┌──

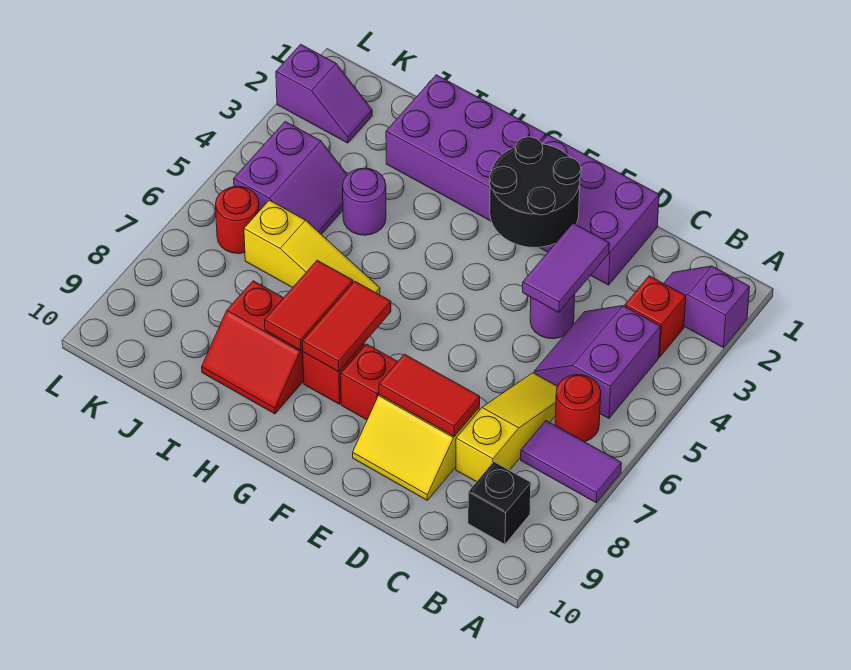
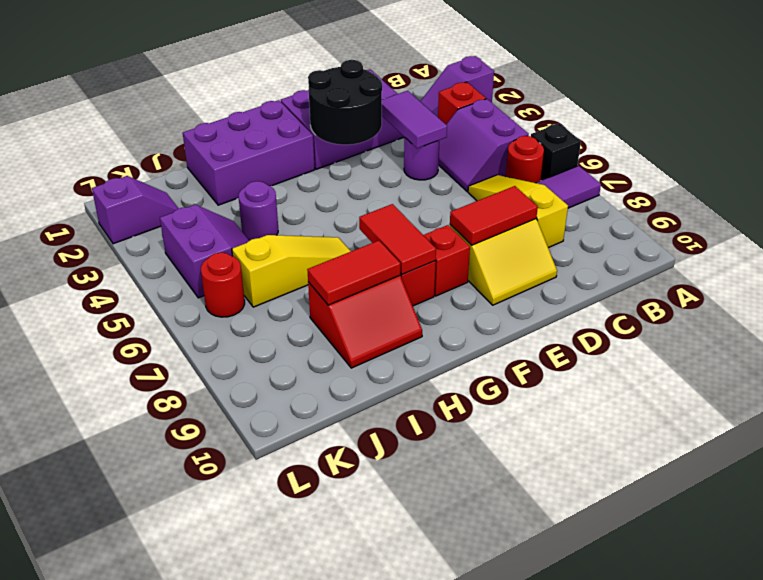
black brick B9 level 1 -> black brick A6 level 1
red tile H7:H8 level 2 -> red tile H8:I8 level 2

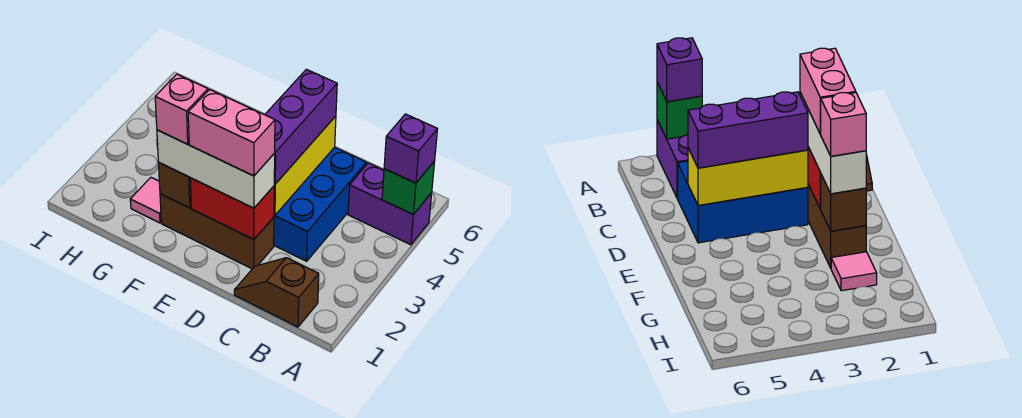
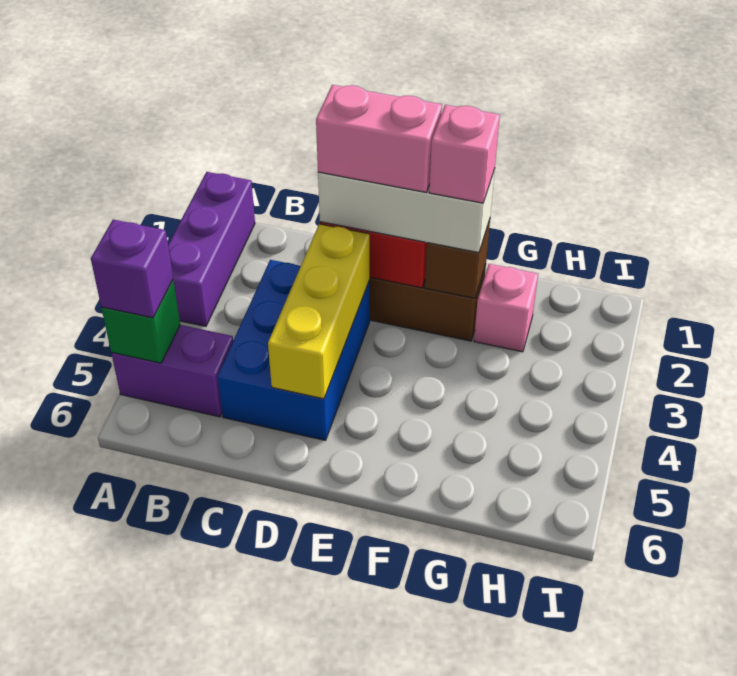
brown slope B1:C1 level 1 top B -> none
purple brick D3:D5 level 3 -> purple brick A1:A3 level 1
pink tile G2 level 1 -> pink brick G2 level 1

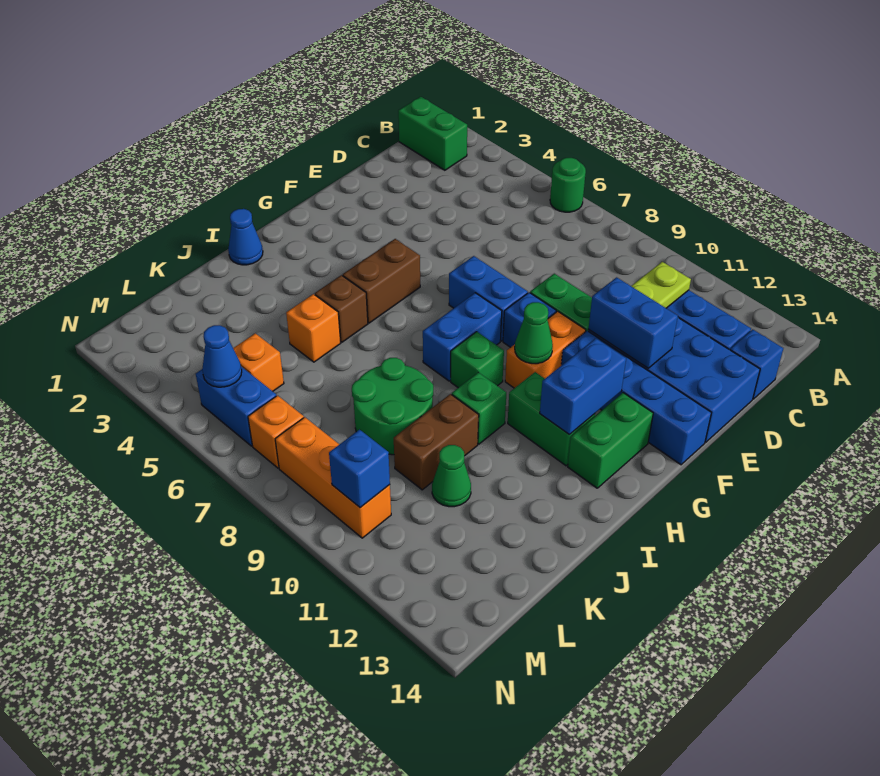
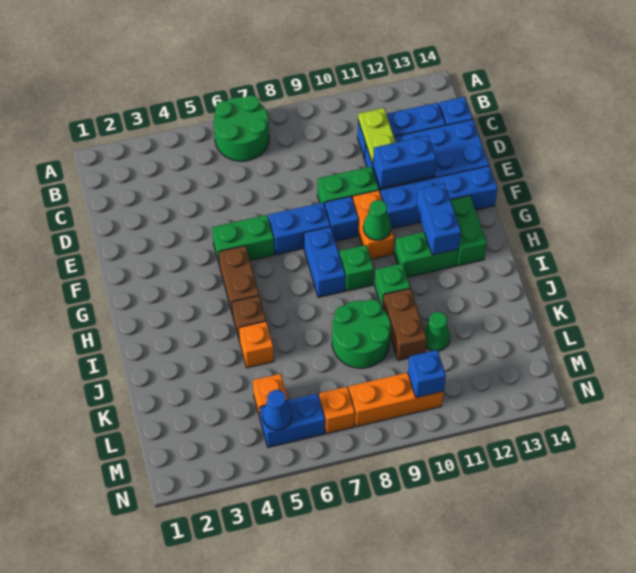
green round brick A6 level 1 -> green round brick A6:B7 level 1
green brick B1:B2 level 1 -> green brick F5:F6 level 1
blue cone I1 level 1 -> none

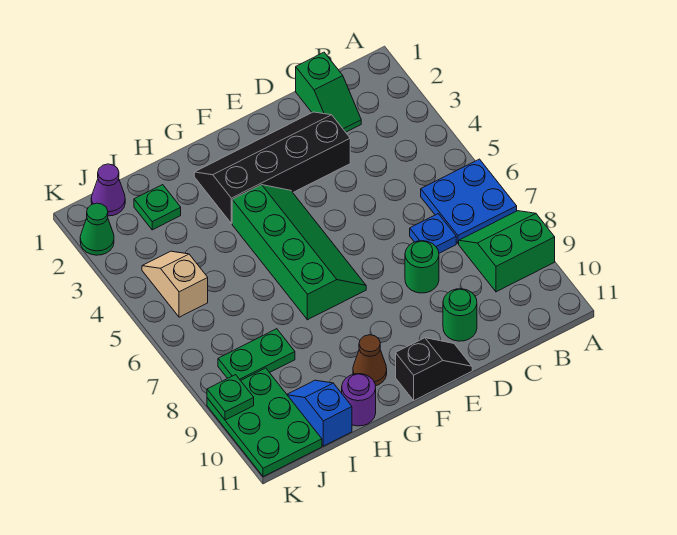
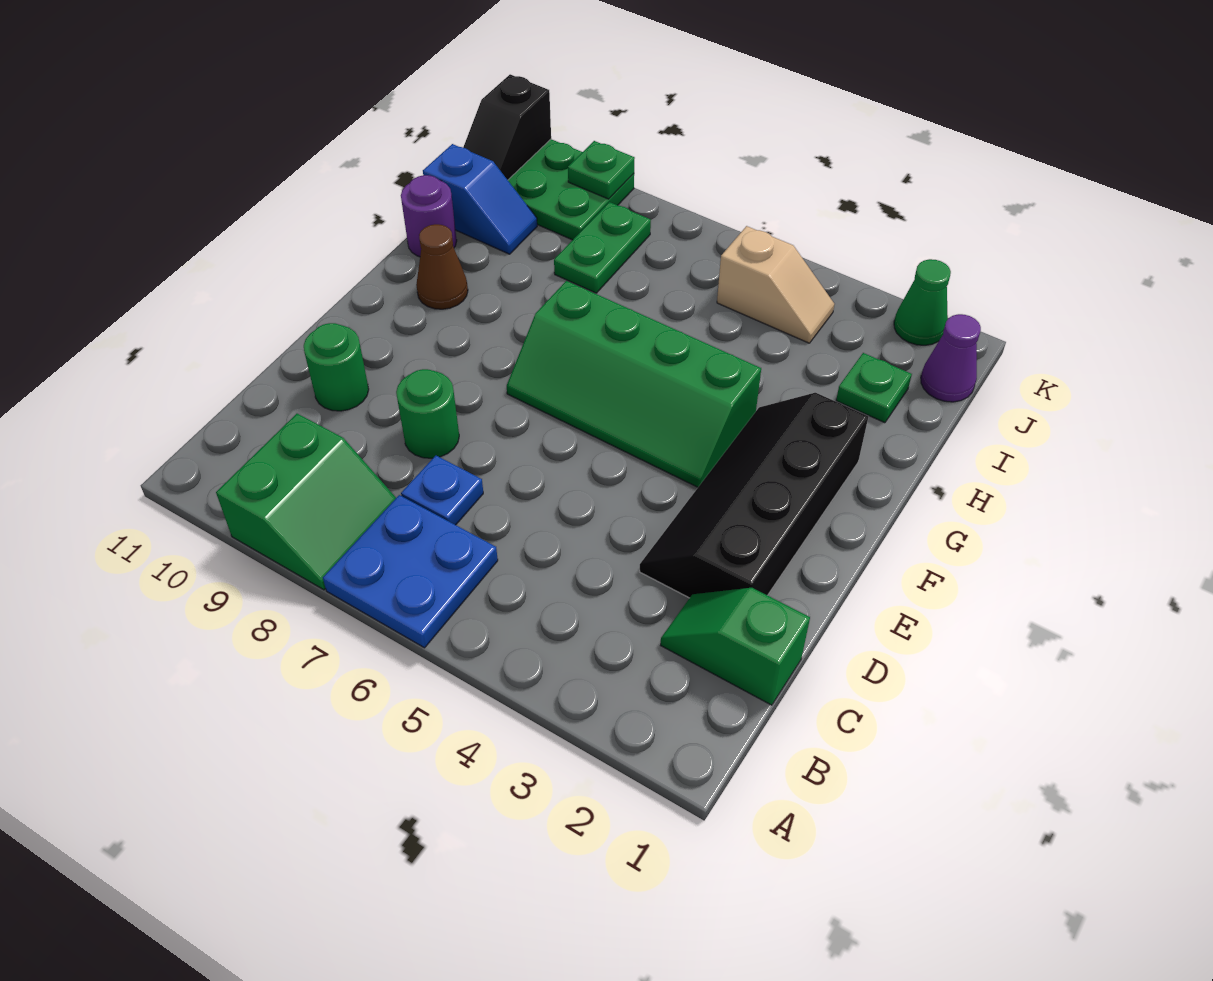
black slope D2:G3 level 1 top 3 -> black slope D2:G3 level 1 top 2
black slope E11:F11 level 1 top F -> black slope J11:K11 level 2 top K

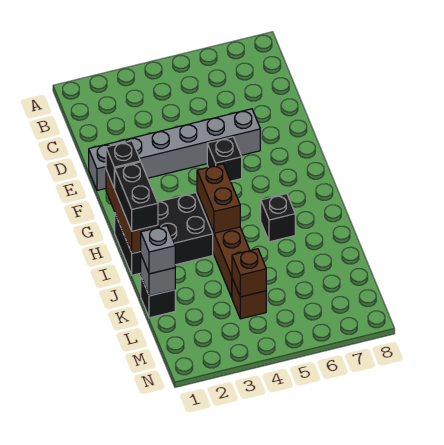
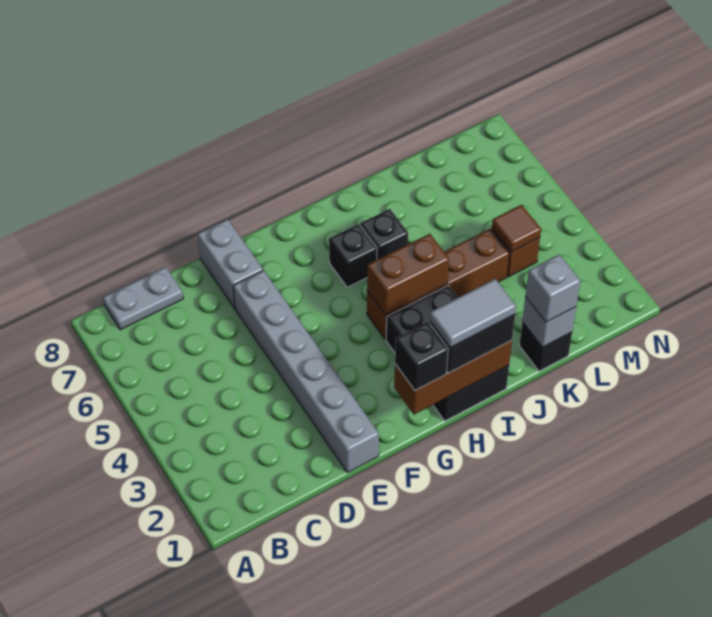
none -> grey plate B8:C8 level 1
none -> grey brick E7:E8 level 1
black brick F5 level 1 -> black brick H6 level 1
none -> grey tile H1:I1 level 4
brown brick L4 level 2 -> brown tile L4 level 2

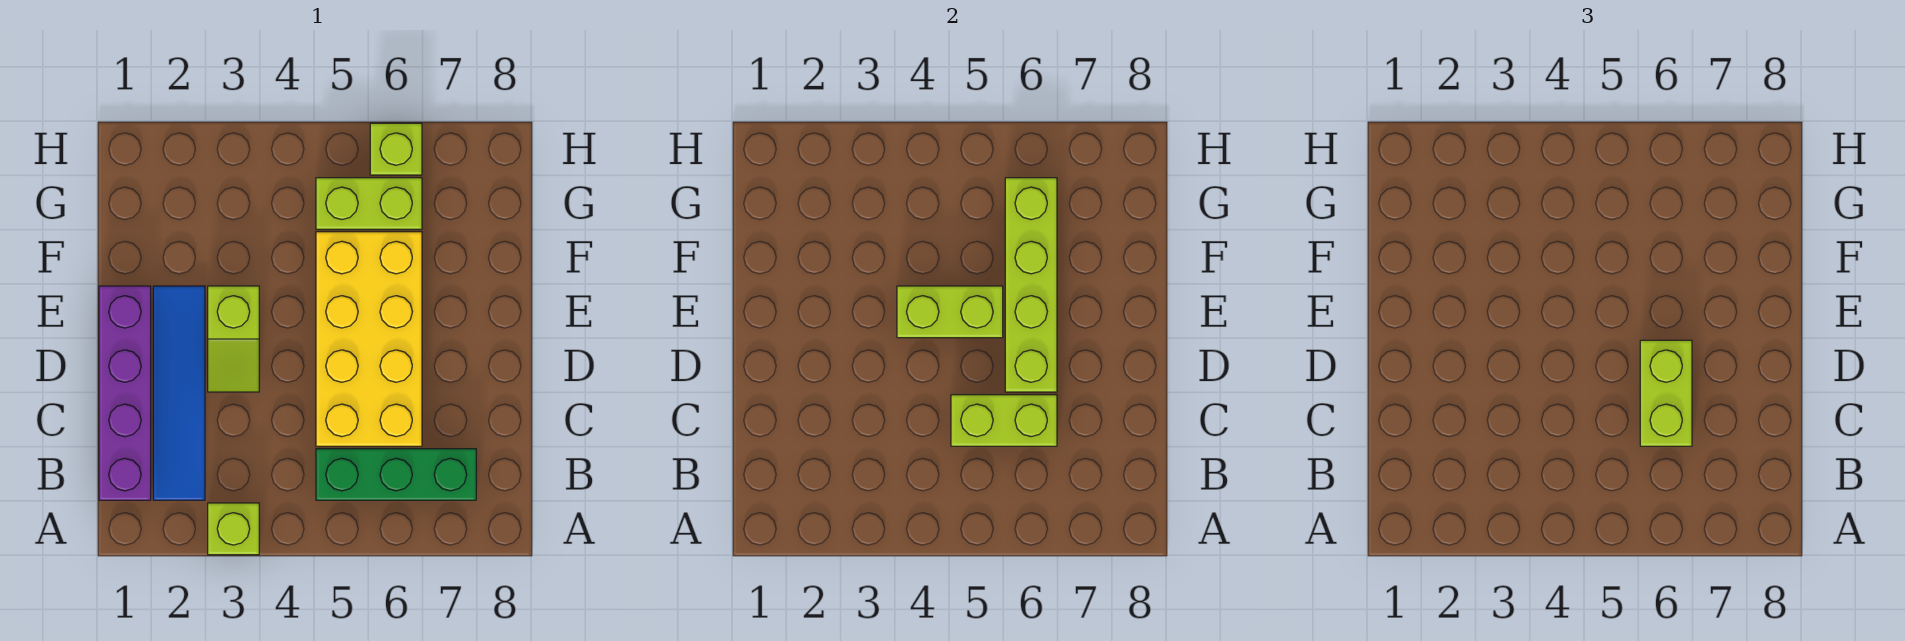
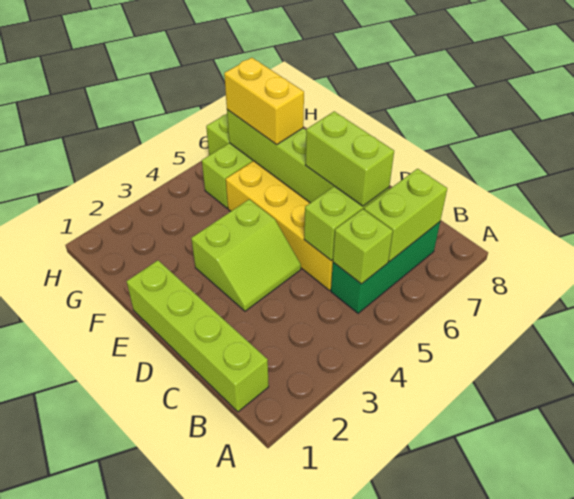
lime brick A3 level 1 -> lime brick B5 level 2
purple brick B1:E1 level 1 -> lime brick B1:E1 level 1
blue tile B2:E2 level 1 -> none
lime slope D3:E3 level 1 top E -> lime slope D3:E4 level 1 top E
lime brick E4:E5 level 2 -> lime brick B6:B7 level 2
none -> yellow brick F6:G6 level 3

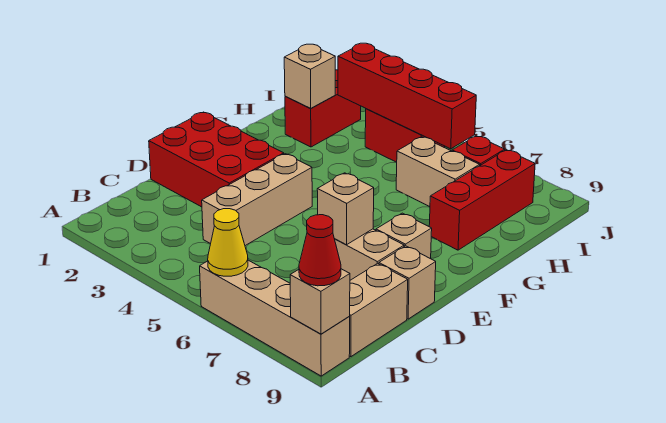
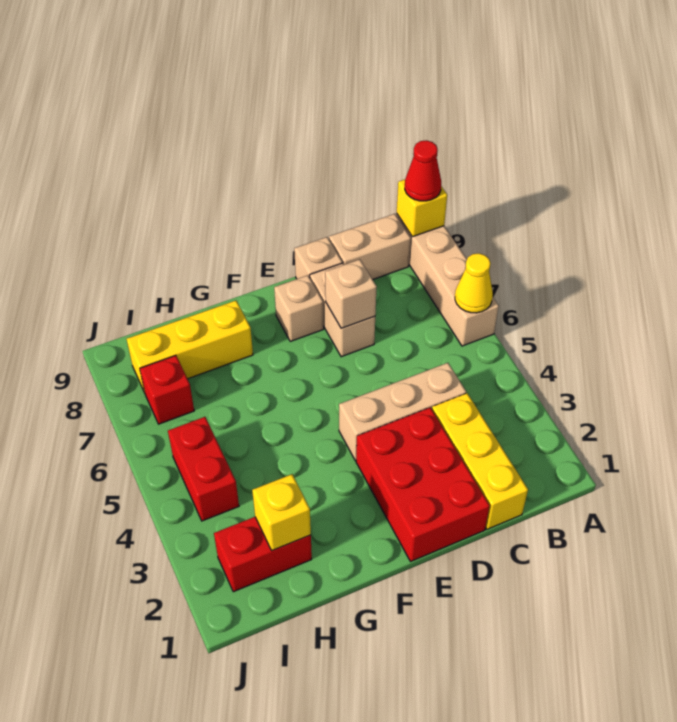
tan brick A9 level 2 -> yellow brick A9 level 2
none -> yellow brick C1:C3 level 1
red brick G8:I8 level 1 -> yellow brick G8:I8 level 1
tan brick H2 level 2 -> yellow brick H2 level 2
tan brick H6:H7 level 1 -> none
red brick I3:I6 level 2 -> none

└──

» Problem statement
From the first line to the last, set down the data exactly, without the pictures.

» Written solution
black brick B9 level 1 -> black brick A6 level 1
red tile H7:H8 level 2 -> red tile H8:I8 level 2

brown slope B1:C1 level 1 top B -> none
purple brick D3:D5 level 3 -> purple brick A1:A3 level 1
pink tile G2 level 1 -> pink brick G2 level 1

green round brick A6 level 1 -> green round brick A6:B7 level 1
green brick B1:B2 level 1 -> green brick F5:F6 level 1
blue cone I1 level 1 -> none

black slope D2:G3 level 1 top 3 -> black slope D2:G3 level 1 top 2
black slope E11:F11 level 1 top F -> black slope J11:K11 level 2 top K

none -> grey plate B8:C8 level 1
none -> grey brick E7:E8 level 1
black brick F5 level 1 -> black brick H6 level 1
none -> grey tile H1:I1 level 4
brown brick L4 level 2 -> brown tile L4 level 2

lime brick A3 level 1 -> lime brick B5 level 2
purple brick B1:E1 level 1 -> lime brick B1:E1 level 1
blue tile B2:E2 level 1 -> none
lime slope D3:E3 level 1 top E -> lime slope D3:E4 level 1 top E
lime brick E4:E5 level 2 -> lime brick B6:B7 level 2
none -> yellow brick F6:G6 level 3

tan brick A9 level 2 -> yellow brick A9 level 2
none -> yellow brick C1:C3 level 1
red brick G8:I8 level 1 -> yellow brick G8:I8 level 1
tan brick H2 level 2 -> yellow brick H2 level 2
tan brick H6:H7 level 1 -> none
red brick I3:I6 level 2 -> none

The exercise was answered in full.